Exercise prompt = Your answer is the lines below, exactly, from the one that contains "AUDIO pin VCC: GND -> VIN" through the one that contains "LED2 pin SIG: D6 -> RX", both included.

── Records for processing ──

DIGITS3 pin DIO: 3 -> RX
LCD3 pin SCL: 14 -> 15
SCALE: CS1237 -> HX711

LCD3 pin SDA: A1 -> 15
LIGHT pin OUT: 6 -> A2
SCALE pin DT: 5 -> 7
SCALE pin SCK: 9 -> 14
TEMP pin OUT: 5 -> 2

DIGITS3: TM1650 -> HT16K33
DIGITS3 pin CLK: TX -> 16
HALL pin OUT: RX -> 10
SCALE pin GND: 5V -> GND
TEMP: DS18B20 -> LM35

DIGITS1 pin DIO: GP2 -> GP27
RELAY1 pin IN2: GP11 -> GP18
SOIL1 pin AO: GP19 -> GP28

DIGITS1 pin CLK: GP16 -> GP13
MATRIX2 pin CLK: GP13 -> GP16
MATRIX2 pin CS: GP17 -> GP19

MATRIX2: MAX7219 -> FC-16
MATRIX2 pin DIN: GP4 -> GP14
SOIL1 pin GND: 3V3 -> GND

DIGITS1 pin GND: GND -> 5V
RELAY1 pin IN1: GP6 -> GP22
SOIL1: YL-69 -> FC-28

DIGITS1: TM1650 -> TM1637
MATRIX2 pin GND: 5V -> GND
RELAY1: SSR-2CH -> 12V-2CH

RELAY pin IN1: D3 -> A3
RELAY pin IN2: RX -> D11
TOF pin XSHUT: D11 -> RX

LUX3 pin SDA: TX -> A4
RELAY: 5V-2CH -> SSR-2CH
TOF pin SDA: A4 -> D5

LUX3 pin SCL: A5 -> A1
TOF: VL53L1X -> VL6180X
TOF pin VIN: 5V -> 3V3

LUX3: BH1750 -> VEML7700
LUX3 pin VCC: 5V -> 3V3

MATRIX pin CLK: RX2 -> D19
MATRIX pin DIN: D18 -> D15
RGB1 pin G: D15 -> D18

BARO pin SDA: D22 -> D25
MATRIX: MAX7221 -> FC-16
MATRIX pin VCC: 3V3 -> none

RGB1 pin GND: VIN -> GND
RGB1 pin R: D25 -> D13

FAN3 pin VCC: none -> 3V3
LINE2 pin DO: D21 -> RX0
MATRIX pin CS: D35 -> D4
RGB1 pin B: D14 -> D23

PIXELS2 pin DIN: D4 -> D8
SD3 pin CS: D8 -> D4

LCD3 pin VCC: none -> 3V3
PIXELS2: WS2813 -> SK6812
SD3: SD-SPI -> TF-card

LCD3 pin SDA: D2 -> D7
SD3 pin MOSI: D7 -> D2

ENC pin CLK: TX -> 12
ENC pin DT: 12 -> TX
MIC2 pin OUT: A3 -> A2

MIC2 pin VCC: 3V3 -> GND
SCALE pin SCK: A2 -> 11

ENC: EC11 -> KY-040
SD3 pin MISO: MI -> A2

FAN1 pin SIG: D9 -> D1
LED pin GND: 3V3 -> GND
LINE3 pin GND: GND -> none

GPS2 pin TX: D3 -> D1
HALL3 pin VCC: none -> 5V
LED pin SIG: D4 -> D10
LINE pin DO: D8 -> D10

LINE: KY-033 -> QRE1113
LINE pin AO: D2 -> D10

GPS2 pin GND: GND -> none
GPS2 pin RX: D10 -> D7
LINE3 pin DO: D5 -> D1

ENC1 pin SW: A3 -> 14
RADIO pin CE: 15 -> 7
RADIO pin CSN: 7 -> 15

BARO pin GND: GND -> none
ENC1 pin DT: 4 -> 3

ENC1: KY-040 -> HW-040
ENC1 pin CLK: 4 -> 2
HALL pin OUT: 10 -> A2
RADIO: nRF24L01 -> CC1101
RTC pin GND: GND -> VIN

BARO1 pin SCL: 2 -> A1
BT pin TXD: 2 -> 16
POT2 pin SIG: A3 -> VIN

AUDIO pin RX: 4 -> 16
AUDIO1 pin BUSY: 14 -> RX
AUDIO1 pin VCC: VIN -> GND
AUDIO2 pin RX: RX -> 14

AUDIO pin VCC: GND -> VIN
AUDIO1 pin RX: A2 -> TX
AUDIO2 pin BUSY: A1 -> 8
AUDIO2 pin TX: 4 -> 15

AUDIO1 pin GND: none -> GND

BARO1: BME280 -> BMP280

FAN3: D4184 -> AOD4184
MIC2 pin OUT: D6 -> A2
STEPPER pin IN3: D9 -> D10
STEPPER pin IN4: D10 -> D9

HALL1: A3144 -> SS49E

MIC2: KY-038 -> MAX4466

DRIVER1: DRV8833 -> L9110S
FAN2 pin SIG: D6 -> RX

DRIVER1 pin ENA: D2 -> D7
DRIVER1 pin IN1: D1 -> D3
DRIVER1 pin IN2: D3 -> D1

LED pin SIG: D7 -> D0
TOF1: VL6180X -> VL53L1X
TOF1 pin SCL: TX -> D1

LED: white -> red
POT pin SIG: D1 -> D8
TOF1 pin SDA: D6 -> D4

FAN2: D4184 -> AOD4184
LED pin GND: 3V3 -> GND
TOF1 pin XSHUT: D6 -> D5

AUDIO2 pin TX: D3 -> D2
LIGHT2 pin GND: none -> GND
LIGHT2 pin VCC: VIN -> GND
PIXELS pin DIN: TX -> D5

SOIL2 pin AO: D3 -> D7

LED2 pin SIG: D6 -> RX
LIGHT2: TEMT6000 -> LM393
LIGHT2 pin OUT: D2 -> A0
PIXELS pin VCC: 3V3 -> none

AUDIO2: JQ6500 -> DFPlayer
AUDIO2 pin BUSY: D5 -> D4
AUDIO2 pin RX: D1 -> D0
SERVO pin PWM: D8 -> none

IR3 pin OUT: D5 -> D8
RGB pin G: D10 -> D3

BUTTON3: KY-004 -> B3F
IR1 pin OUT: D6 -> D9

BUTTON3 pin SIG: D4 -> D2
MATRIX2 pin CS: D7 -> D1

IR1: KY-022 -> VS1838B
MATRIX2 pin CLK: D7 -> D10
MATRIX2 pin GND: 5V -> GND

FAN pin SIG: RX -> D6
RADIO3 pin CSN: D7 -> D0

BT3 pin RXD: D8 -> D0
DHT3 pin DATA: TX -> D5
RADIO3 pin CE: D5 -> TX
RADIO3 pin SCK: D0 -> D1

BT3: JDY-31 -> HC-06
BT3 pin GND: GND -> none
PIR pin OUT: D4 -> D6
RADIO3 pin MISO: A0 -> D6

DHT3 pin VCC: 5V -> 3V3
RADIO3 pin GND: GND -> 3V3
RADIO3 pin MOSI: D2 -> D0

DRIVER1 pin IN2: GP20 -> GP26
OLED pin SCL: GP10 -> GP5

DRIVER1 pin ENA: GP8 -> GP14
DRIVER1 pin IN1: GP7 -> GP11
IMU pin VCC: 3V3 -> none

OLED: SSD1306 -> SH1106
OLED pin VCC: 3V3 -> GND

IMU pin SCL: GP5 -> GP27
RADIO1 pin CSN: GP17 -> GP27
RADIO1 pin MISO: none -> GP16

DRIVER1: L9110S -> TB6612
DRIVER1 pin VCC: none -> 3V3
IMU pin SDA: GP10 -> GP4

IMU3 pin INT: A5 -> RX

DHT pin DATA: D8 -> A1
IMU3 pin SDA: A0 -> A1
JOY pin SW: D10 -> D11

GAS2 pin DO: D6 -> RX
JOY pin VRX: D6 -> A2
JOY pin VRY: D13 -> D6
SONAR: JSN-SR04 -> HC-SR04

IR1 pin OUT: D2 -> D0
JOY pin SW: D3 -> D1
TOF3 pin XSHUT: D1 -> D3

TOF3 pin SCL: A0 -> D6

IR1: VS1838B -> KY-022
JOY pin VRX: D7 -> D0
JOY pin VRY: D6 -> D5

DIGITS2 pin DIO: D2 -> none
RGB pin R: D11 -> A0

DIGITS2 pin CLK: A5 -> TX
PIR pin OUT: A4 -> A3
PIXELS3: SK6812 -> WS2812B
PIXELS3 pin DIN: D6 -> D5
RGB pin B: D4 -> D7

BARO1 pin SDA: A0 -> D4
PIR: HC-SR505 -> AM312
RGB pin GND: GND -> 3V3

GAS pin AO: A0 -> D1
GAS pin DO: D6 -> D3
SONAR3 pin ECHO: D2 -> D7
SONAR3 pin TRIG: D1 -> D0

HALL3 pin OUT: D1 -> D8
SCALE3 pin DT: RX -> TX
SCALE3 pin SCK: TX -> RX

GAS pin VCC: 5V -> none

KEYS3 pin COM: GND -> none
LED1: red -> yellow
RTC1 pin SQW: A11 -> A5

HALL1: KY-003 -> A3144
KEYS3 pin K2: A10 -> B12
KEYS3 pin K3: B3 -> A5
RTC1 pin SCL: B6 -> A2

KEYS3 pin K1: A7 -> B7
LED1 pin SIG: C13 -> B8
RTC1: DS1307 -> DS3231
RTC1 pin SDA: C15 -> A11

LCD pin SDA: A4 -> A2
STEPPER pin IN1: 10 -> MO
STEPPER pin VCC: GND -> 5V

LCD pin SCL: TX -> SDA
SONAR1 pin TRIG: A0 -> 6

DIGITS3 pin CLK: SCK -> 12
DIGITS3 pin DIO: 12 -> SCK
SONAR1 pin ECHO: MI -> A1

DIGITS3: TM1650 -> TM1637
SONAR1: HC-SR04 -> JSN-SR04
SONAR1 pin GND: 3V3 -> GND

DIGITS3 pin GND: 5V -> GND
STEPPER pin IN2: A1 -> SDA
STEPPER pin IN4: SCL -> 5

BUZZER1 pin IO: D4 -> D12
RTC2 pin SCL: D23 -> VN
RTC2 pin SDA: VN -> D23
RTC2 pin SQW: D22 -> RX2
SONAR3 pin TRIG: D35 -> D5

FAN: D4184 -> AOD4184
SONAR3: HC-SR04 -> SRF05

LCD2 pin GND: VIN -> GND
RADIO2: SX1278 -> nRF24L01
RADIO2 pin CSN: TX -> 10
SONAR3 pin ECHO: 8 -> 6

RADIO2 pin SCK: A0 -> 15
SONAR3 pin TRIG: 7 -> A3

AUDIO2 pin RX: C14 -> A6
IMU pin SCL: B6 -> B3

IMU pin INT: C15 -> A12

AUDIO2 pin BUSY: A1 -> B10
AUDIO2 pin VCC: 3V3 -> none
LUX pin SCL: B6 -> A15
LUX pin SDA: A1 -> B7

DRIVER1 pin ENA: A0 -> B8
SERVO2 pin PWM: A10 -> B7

───

Answer =
AUDIO pin VCC: GND -> VIN
AUDIO1 pin RX: A2 -> TX
AUDIO2 pin BUSY: A1 -> 8
AUDIO2 pin TX: 4 -> 15

AUDIO1 pin GND: none -> GND

BARO1: BME280 -> BMP280

FAN3: D4184 -> AOD4184
MIC2 pin OUT: D6 -> A2
STEPPER pin IN3: D9 -> D10
STEPPER pin IN4: D10 -> D9

HALL1: A3144 -> SS49E

MIC2: KY-038 -> MAX4466

DRIVER1: DRV8833 -> L9110S
FAN2 pin SIG: D6 -> RX

DRIVER1 pin ENA: D2 -> D7
DRIVER1 pin IN1: D1 -> D3
DRIVER1 pin IN2: D3 -> D1

LED pin SIG: D7 -> D0
TOF1: VL6180X -> VL53L1X
TOF1 pin SCL: TX -> D1

LED: white -> red
POT pin SIG: D1 -> D8
TOF1 pin SDA: D6 -> D4

FAN2: D4184 -> AOD4184
LED pin GND: 3V3 -> GND
TOF1 pin XSHUT: D6 -> D5

AUDIO2 pin TX: D3 -> D2
LIGHT2 pin GND: none -> GND
LIGHT2 pin VCC: VIN -> GND
PIXELS pin DIN: TX -> D5

SOIL2 pin AO: D3 -> D7

LED2 pin SIG: D6 -> RX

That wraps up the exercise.